**BRIEF**. Begin at the line below that has "green star: (131, 160)". Stop after the line that has "gray semicircle: (406, 335)", repeating each line exactly and leaving out the pictures.

**SOURCE DATA**.
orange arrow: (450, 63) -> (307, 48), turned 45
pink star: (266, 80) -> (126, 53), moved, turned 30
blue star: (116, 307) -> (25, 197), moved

==

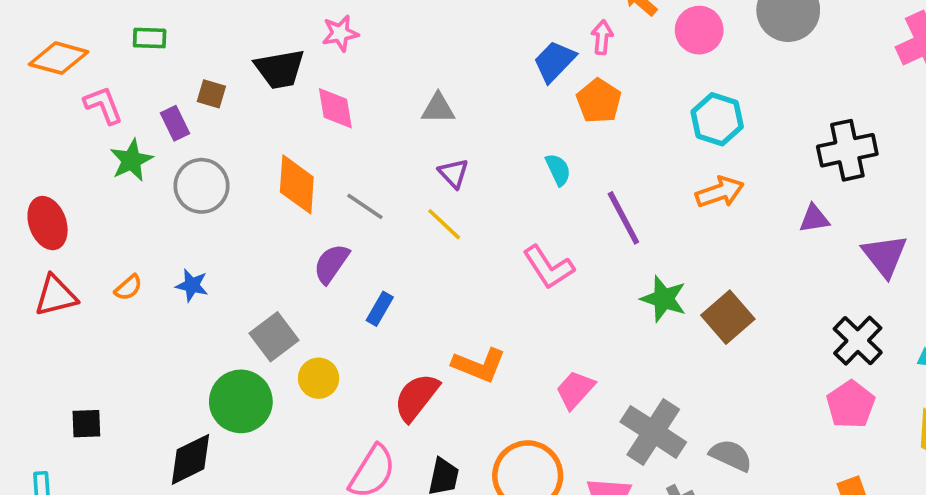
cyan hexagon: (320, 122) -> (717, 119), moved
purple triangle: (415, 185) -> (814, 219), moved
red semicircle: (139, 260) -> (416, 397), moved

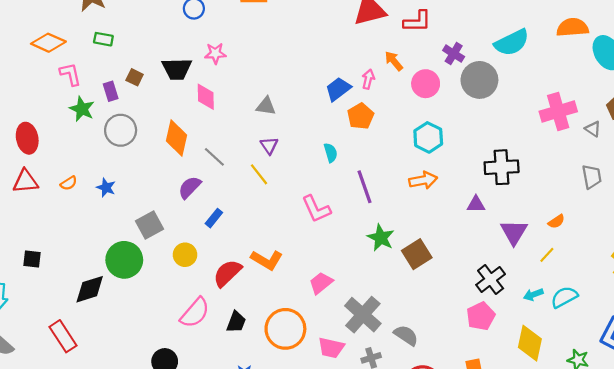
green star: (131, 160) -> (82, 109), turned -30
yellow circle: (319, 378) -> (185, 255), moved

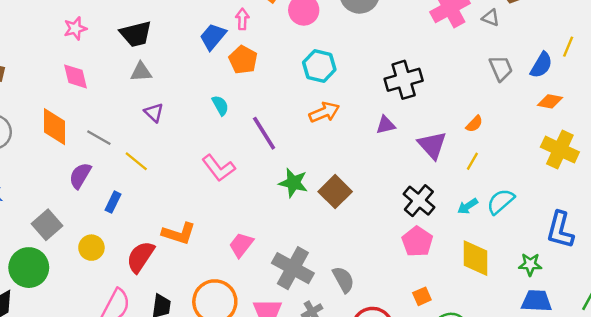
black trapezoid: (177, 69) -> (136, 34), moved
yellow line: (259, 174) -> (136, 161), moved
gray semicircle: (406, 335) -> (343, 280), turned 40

**SOLUTION**.
green star: (131, 160) -> (82, 109), turned -30
yellow circle: (319, 378) -> (185, 255), moved

black trapezoid: (177, 69) -> (136, 34), moved
yellow line: (259, 174) -> (136, 161), moved
gray semicircle: (406, 335) -> (343, 280), turned 40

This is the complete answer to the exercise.